START SUPPLIED MATERIAL
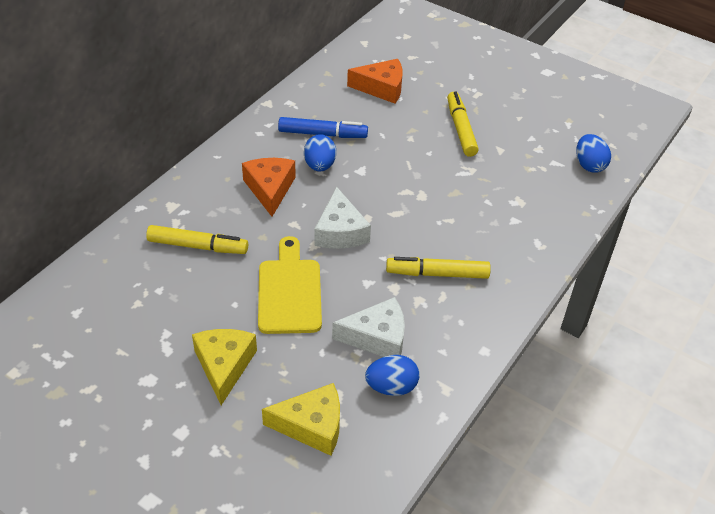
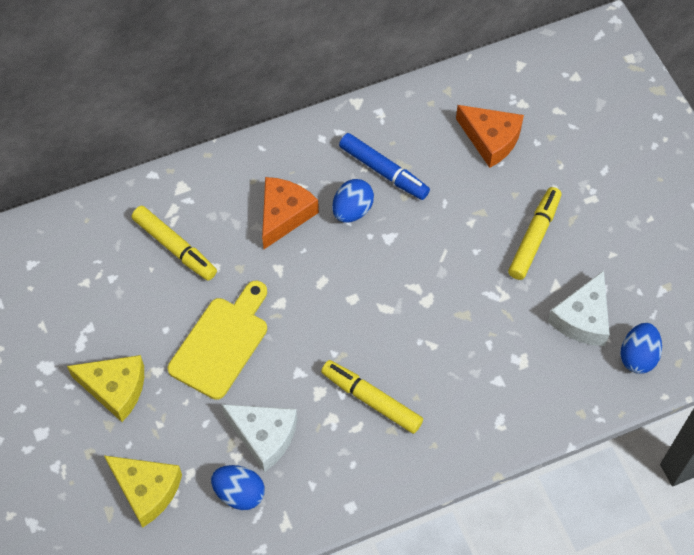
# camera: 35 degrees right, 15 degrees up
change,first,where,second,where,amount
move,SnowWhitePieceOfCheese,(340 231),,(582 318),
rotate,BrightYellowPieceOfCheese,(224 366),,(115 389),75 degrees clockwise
END SUPPLIED MATERIAL
## EXERCISE DIRECTIONS
Number of lines above holding "degrees"? Give that number alone.

## TASK OUTPUT
2